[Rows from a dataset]
====
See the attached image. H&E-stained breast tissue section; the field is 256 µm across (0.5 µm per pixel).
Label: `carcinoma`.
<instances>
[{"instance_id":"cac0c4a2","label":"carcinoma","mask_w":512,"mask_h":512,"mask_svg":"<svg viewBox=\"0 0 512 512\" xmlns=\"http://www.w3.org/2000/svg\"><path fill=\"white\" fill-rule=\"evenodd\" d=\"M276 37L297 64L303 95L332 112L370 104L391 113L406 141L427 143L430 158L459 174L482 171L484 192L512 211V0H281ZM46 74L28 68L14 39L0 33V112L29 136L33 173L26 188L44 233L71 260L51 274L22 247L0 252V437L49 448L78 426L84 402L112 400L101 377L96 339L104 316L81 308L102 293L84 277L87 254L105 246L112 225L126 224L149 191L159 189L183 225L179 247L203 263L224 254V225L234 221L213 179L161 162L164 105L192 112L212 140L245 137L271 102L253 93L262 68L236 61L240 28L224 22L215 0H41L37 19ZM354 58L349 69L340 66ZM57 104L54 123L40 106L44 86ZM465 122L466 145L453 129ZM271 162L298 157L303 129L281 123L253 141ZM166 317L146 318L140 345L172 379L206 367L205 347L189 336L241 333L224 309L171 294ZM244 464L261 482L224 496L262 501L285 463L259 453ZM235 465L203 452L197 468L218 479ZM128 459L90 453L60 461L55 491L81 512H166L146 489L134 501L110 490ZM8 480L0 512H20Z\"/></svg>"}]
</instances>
====
> _The task_
Every line that holds the string "carcinoma" should be returned.

> _Output of the exercise_
Label: `carcinoma`.
[{"instance_id":"cac0c4a2","label":"carcinoma","mask_w":512,"mask_h":512,"mask_svg":"<svg viewBox=\"0 0 512 512\" xmlns=\"http://www.w3.org/2000/svg\"><path fill=\"white\" fill-rule=\"evenodd\" d=\"M276 37L297 64L303 95L332 112L370 104L391 113L406 141L427 143L430 158L459 174L482 171L484 192L512 211V0H281ZM46 74L28 68L14 39L0 33V112L29 136L33 173L26 188L44 233L71 260L51 274L22 247L0 252V437L49 448L78 426L84 402L112 400L101 377L96 339L104 316L81 308L102 293L84 277L87 254L105 246L112 225L126 224L149 191L159 189L183 225L179 247L203 263L224 254V225L234 221L213 179L161 162L164 105L192 112L212 140L245 137L271 102L253 93L262 68L236 61L240 28L224 22L215 0H41L37 19ZM354 58L349 69L340 66ZM57 104L54 123L40 106L44 86ZM465 122L466 145L453 129ZM271 162L298 157L303 129L281 123L253 141ZM166 317L146 318L140 345L172 379L206 367L205 347L189 336L241 333L224 309L171 294ZM244 464L261 482L224 496L262 501L285 463L259 453ZM235 465L203 452L197 468L218 479ZM128 459L90 453L60 461L55 491L81 512H166L146 489L134 501L110 490ZM8 480L0 512H20Z\"/></svg>"}]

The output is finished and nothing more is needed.